### Exercise goal
Reproduce every record below word for word and include no pictures.

Dataset items

§

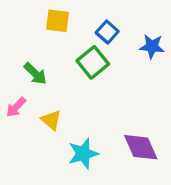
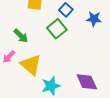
yellow triangle: (51, 120) -> (31, 65), size x1.6

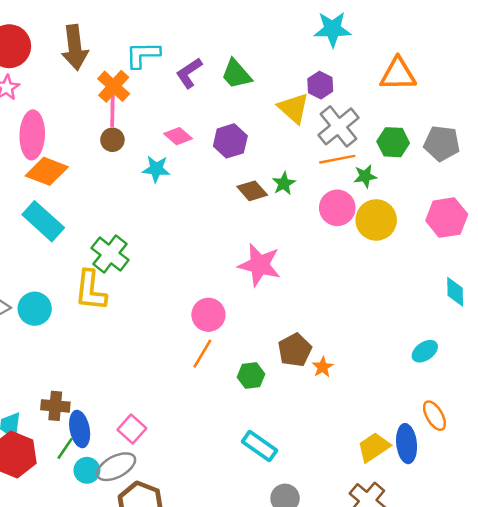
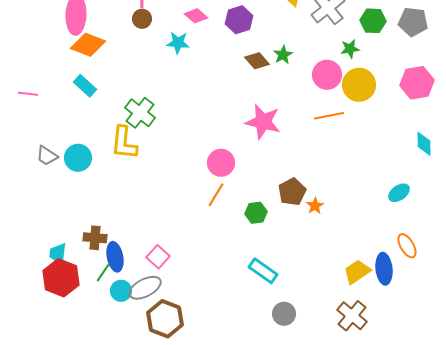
orange line: (337, 159) -> (329, 116), moved
cyan rectangle: (43, 221) -> (85, 86), size x0.7

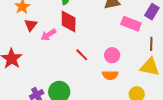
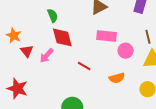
pink rectangle: (131, 24) -> (107, 36), moved
pink circle: (112, 55) -> (126, 51), moved

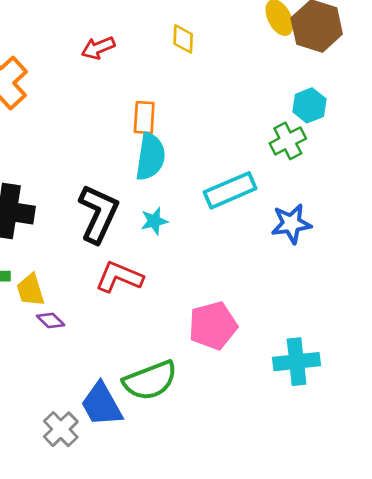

§

### Response to the exercise
yellow triangle: (51, 120) -> (31, 65), size x1.6

orange line: (337, 159) -> (329, 116), moved
cyan rectangle: (43, 221) -> (85, 86), size x0.7

pink rectangle: (131, 24) -> (107, 36), moved
pink circle: (112, 55) -> (126, 51), moved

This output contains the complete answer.